Stored items from a collection:
┄┄┄┄┄┄┄┄┄┄

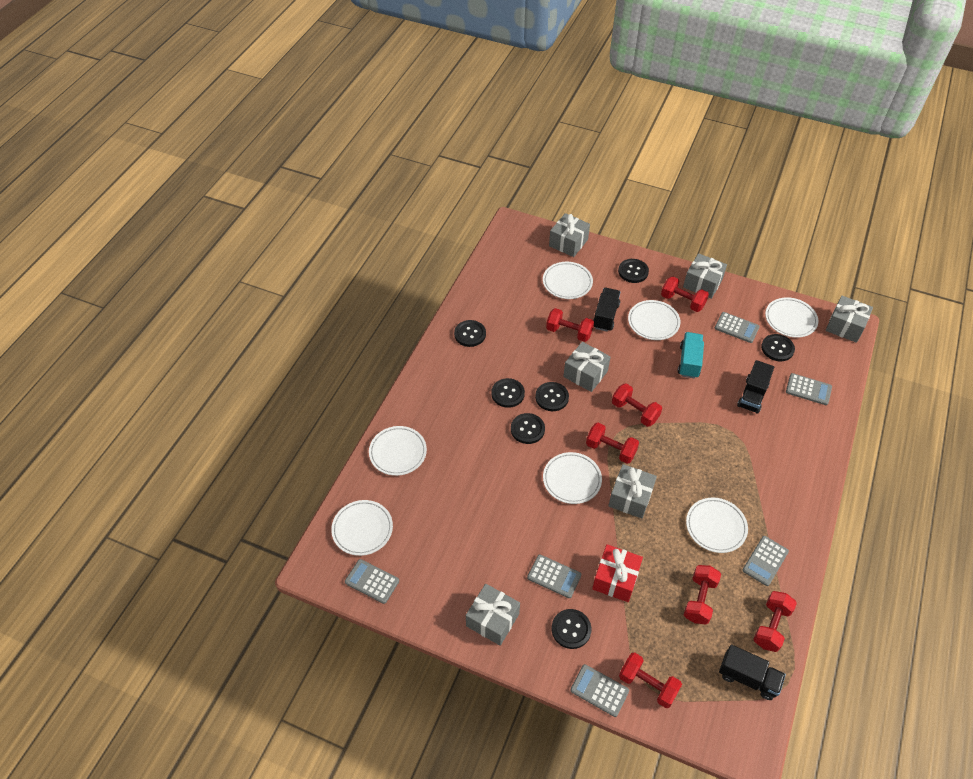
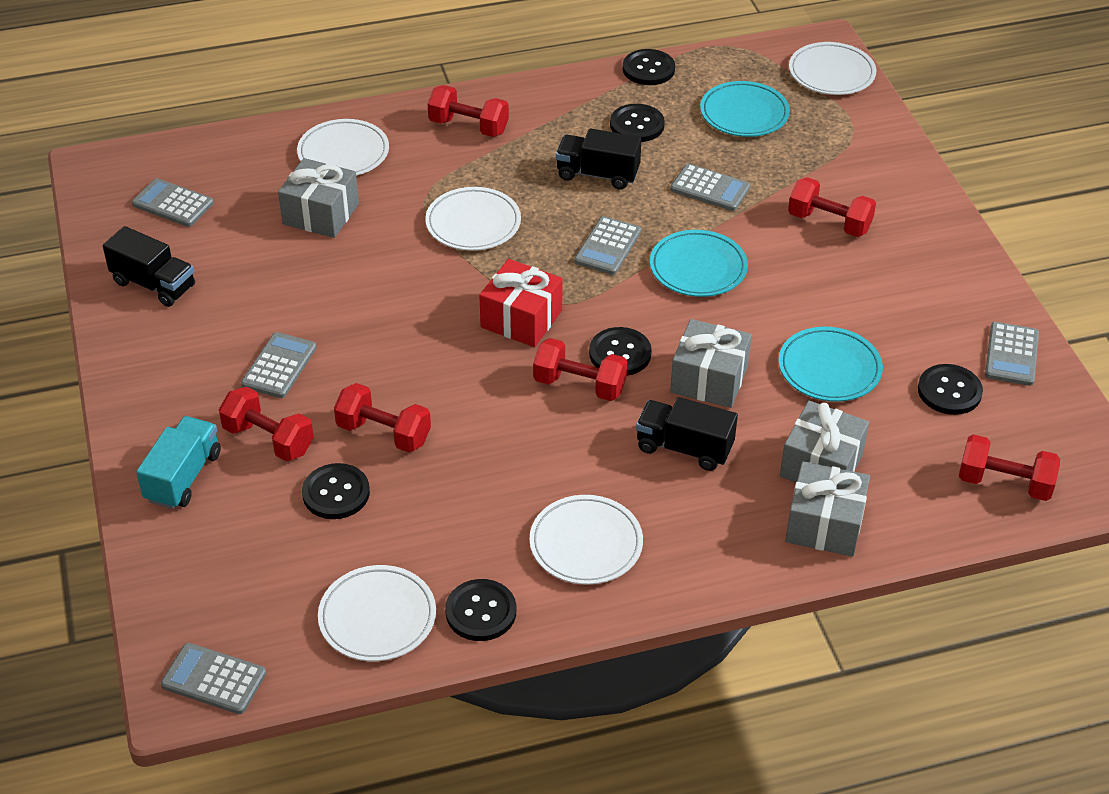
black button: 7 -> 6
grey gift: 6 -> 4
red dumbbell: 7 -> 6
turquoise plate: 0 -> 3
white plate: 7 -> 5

┄┄┄┄┄┄┄┄┄┄

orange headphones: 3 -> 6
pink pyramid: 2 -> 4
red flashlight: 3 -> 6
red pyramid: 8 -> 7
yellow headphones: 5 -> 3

┄┄┄┄┄┄┄┄┄┄

▸ **What to work on**: Scan the lines above for "orange headphones: 3 -> 6" and for "yellow headphones: 5 -> 3". Repeat exactly the line holding each of them and every line in between.

▸ **Finished exercise**:
orange headphones: 3 -> 6
pink pyramid: 2 -> 4
red flashlight: 3 -> 6
red pyramid: 8 -> 7
yellow headphones: 5 -> 3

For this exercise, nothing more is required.